» What to work on: For the records below, tally every line that has the word "triangle" and reply with the number alone.

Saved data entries
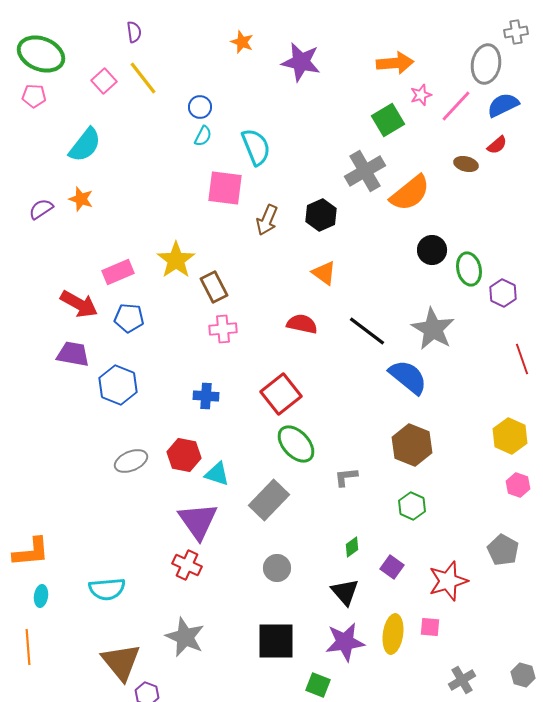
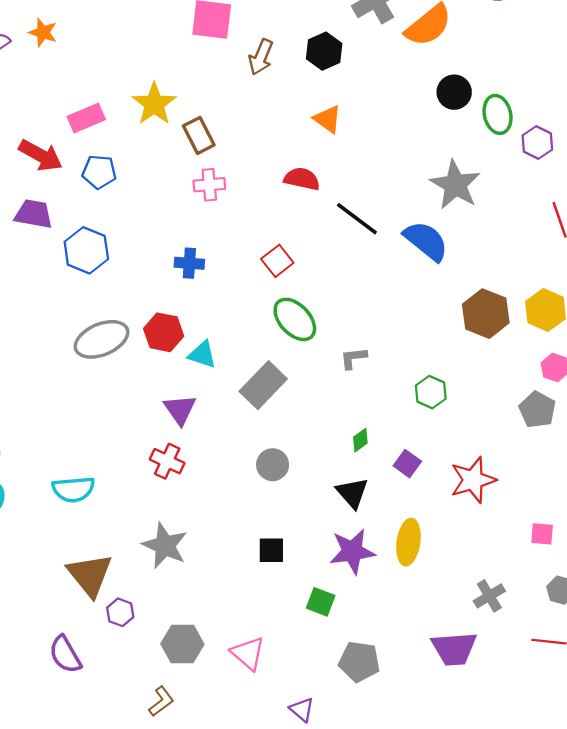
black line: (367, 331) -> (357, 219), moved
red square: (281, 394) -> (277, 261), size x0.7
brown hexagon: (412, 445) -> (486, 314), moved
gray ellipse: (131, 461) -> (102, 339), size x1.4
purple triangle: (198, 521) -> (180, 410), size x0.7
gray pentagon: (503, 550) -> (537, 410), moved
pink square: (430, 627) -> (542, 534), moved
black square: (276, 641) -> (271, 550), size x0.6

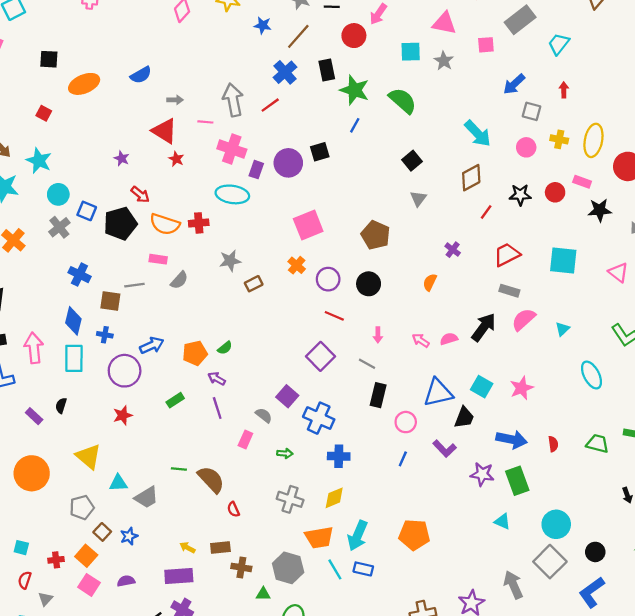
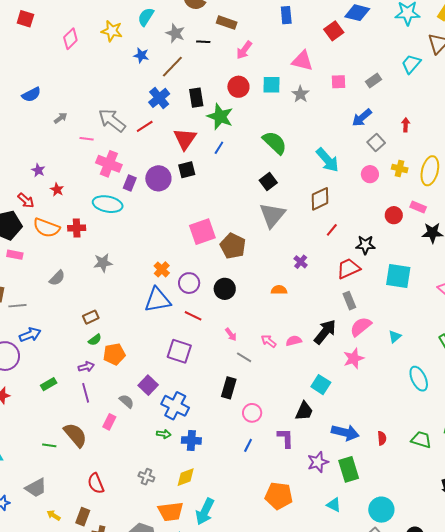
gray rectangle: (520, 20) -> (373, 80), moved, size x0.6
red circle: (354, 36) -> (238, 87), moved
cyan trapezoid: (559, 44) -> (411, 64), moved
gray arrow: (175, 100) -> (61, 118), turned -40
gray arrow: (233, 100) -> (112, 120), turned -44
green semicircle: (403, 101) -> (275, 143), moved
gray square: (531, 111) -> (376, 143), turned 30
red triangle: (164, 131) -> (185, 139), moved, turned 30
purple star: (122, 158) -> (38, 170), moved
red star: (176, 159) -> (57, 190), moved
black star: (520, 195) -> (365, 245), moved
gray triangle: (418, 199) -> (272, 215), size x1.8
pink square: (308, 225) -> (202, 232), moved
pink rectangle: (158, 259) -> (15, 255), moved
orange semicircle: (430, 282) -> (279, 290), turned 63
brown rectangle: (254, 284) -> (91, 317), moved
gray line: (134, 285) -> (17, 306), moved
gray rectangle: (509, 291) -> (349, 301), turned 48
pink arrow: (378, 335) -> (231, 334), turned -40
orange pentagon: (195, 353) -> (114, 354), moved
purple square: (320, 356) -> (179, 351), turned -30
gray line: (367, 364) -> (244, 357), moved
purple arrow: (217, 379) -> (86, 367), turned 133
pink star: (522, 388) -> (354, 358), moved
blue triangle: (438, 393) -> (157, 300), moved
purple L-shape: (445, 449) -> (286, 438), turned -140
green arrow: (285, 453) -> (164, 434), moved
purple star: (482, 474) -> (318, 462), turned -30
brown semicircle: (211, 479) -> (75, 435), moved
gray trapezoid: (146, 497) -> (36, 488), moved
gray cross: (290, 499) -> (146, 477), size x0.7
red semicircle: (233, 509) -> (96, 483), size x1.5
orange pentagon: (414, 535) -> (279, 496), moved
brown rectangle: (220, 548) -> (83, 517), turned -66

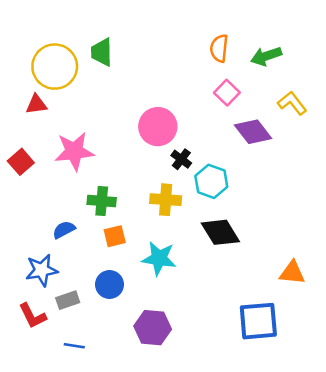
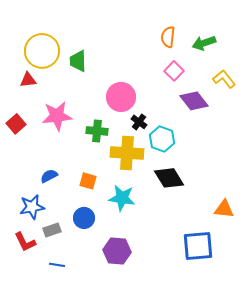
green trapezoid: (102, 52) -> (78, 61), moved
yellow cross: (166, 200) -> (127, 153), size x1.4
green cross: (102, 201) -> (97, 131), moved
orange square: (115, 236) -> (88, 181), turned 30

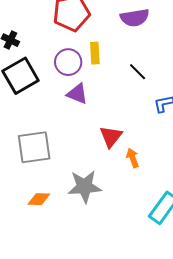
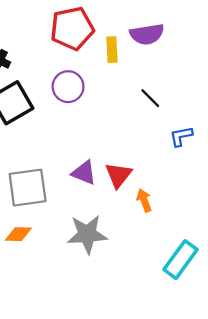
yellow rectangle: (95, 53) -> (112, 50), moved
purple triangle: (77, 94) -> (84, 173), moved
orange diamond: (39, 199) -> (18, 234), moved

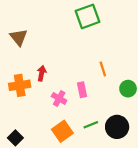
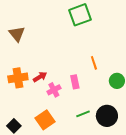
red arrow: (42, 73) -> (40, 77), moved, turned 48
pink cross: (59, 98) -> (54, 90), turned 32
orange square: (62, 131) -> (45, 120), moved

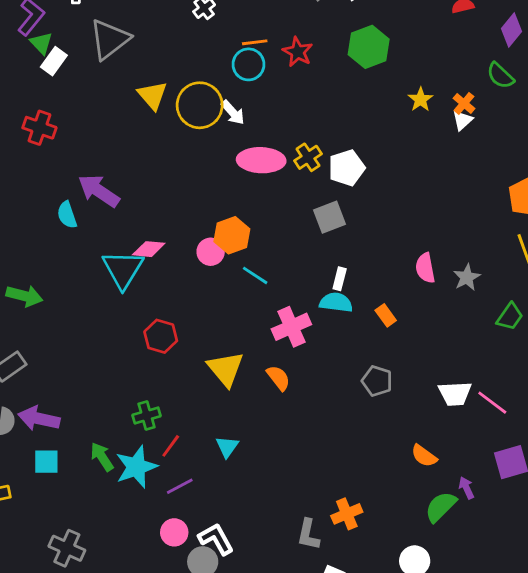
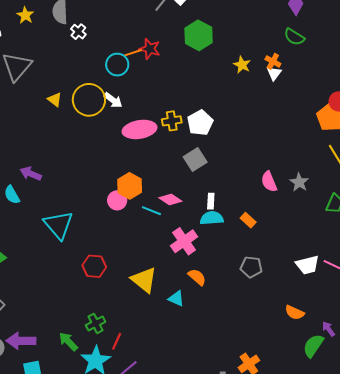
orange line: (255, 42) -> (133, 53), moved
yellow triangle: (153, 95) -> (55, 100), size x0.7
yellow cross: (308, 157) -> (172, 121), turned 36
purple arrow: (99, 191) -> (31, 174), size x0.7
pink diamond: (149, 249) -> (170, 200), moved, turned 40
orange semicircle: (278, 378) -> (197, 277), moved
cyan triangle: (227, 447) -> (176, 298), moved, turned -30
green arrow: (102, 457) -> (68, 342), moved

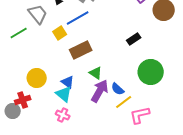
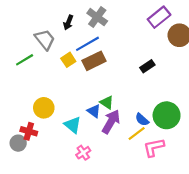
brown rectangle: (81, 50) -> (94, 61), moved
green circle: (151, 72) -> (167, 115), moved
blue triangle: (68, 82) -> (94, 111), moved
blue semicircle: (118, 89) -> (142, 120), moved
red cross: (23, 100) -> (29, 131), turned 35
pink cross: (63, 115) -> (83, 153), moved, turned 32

» Result: 8